▶ **ABOUT THIS EXERCISE**
Among the records, find the lines that hold the string "none" and return them.

▶ **DATASET EXCERPTS**
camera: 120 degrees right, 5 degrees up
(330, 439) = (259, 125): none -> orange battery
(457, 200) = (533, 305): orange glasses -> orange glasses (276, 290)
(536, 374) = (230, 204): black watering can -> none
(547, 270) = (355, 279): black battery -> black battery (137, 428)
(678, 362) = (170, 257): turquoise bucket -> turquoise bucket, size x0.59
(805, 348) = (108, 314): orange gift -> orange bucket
--
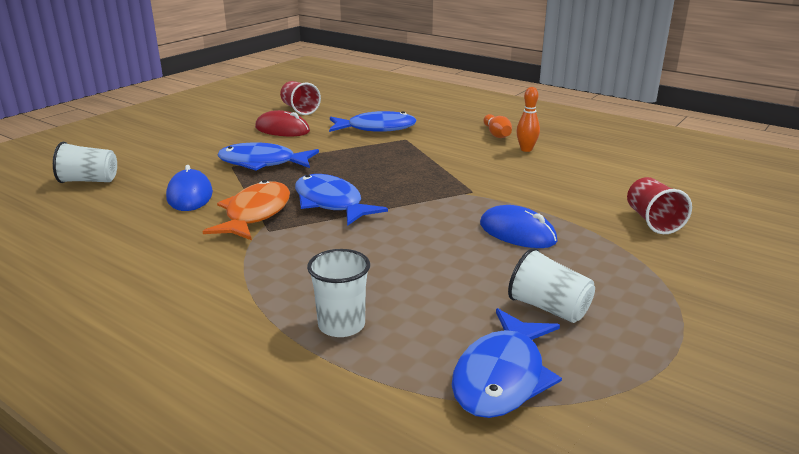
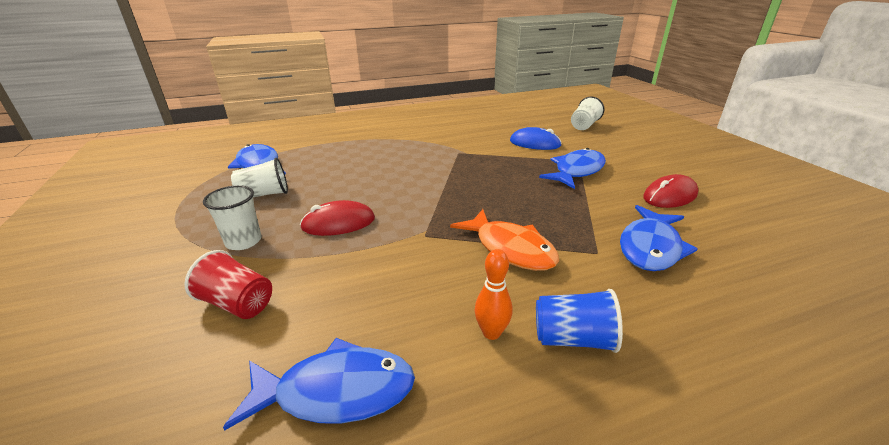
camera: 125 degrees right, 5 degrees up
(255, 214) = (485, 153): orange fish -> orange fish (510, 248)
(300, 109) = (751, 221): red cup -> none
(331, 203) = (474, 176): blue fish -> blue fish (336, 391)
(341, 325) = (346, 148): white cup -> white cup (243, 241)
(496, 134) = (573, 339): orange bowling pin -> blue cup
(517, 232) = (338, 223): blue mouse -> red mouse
---
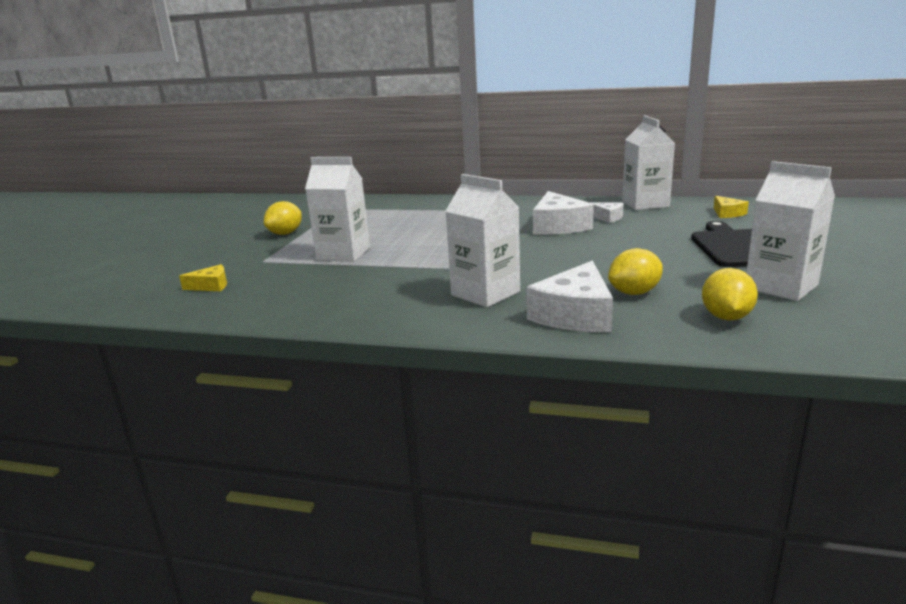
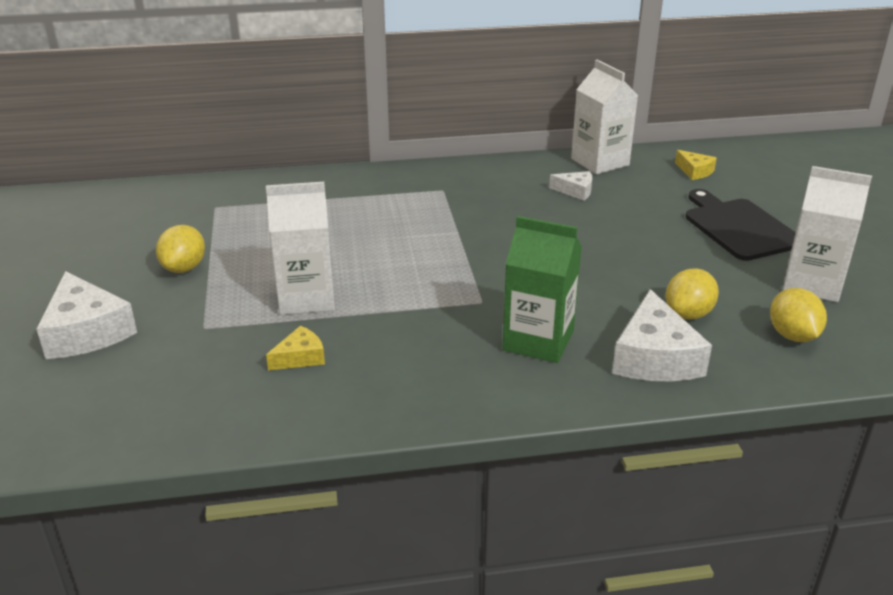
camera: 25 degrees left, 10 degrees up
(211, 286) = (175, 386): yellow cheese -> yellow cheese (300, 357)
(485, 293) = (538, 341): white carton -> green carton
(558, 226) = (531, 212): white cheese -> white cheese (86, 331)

▶ **ANSWER SECTION**
(330, 439) = (259, 125): none -> orange battery
(536, 374) = (230, 204): black watering can -> none
(300, 109) = (751, 221): red cup -> none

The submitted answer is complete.